- _Try it_
Please return only the lines from the one holding "building: [259,91,327,164] ->" through the one holding "building: none -> [190,215,252,277]", exactly as they appear in the records below, both ends included.

- _Supplied records_

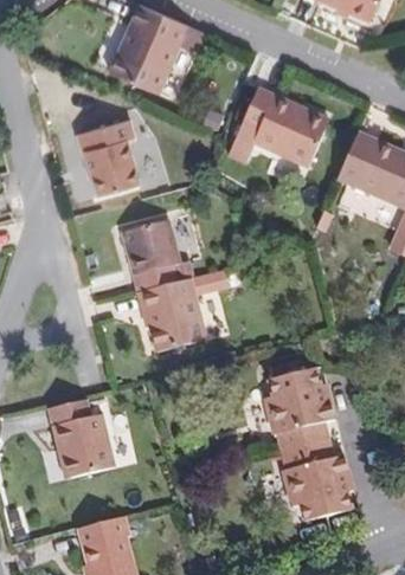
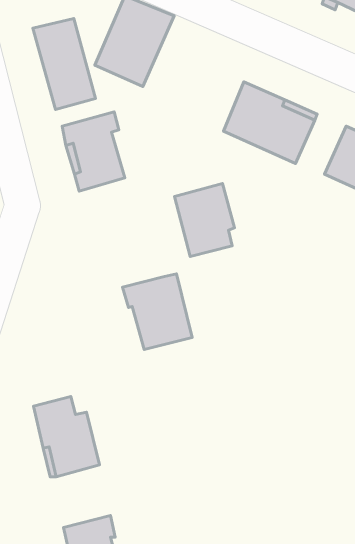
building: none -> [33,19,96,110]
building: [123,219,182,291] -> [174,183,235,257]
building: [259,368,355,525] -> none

...

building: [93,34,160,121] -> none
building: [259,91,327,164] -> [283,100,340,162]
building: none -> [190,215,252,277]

- _Your response_
building: [259,91,327,164] -> [283,100,340,162]
building: none -> [190,215,252,277]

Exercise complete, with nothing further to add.